■ Activity
Would you transcribe the whole listing exactly, minus its pictures?

═══ Extracted records ═══

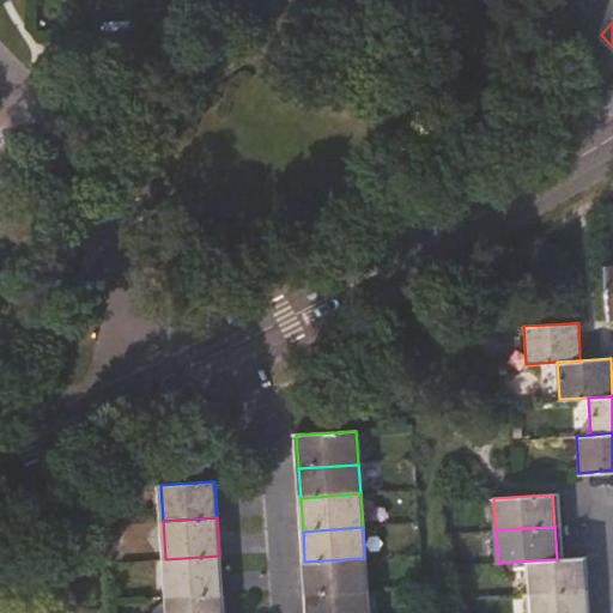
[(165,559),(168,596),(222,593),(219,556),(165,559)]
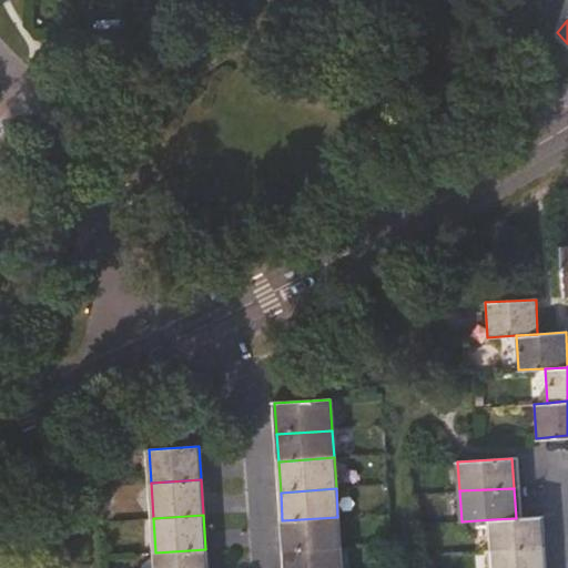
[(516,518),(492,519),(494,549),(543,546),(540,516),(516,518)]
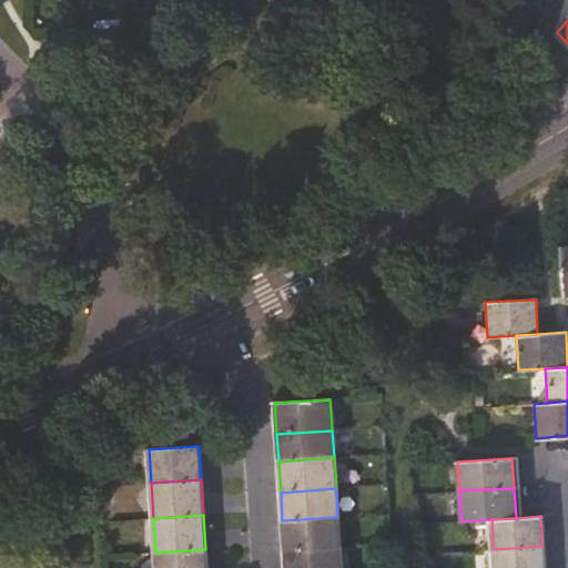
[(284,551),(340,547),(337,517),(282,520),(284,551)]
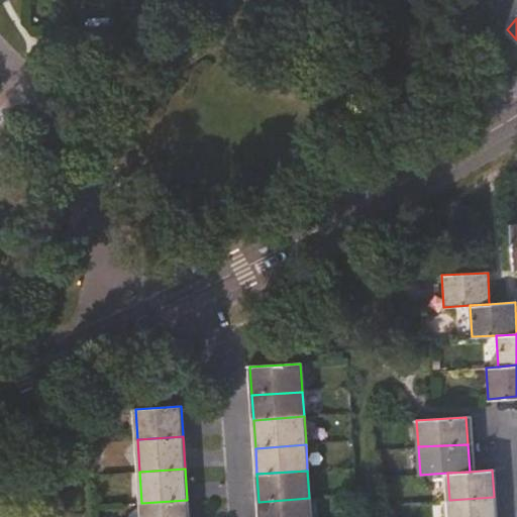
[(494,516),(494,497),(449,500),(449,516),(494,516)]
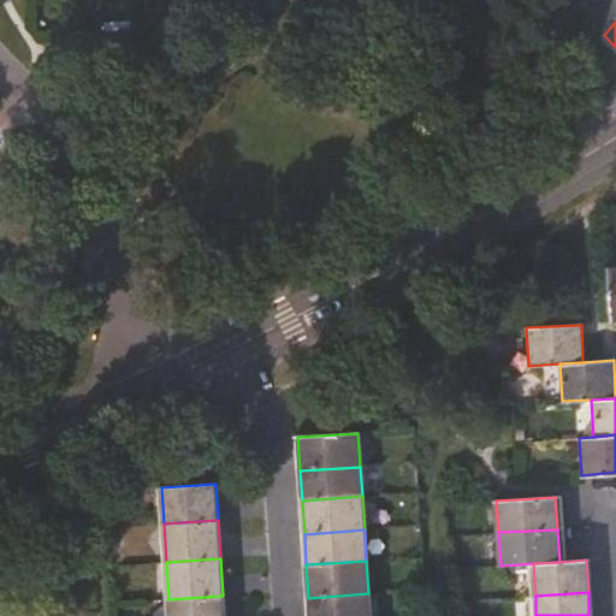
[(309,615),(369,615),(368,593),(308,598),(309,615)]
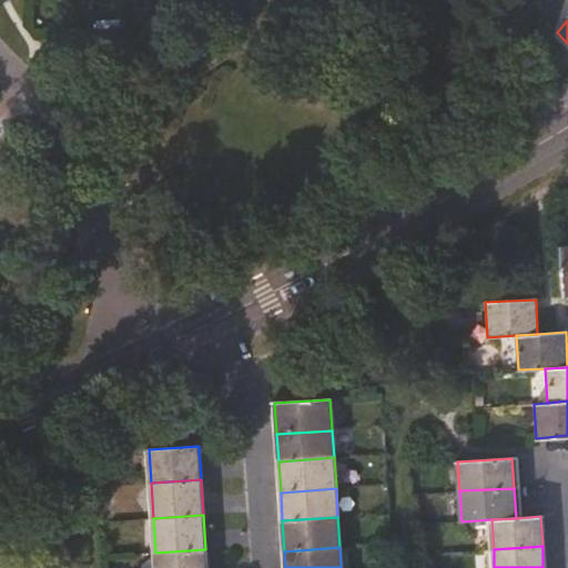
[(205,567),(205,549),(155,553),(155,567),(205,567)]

═══

■ Completed task
[(165,559),(168,596),(222,593),(219,556),(165,559)]
[(516,518),(492,519),(494,549),(543,546),(540,516),(516,518)]
[(284,551),(340,547),(337,517),(282,520),(284,551)]
[(494,516),(494,497),(449,500),(449,516),(494,516)]
[(309,615),(369,615),(368,593),(308,598),(309,615)]
[(205,567),(205,549),(155,553),(155,567),(205,567)]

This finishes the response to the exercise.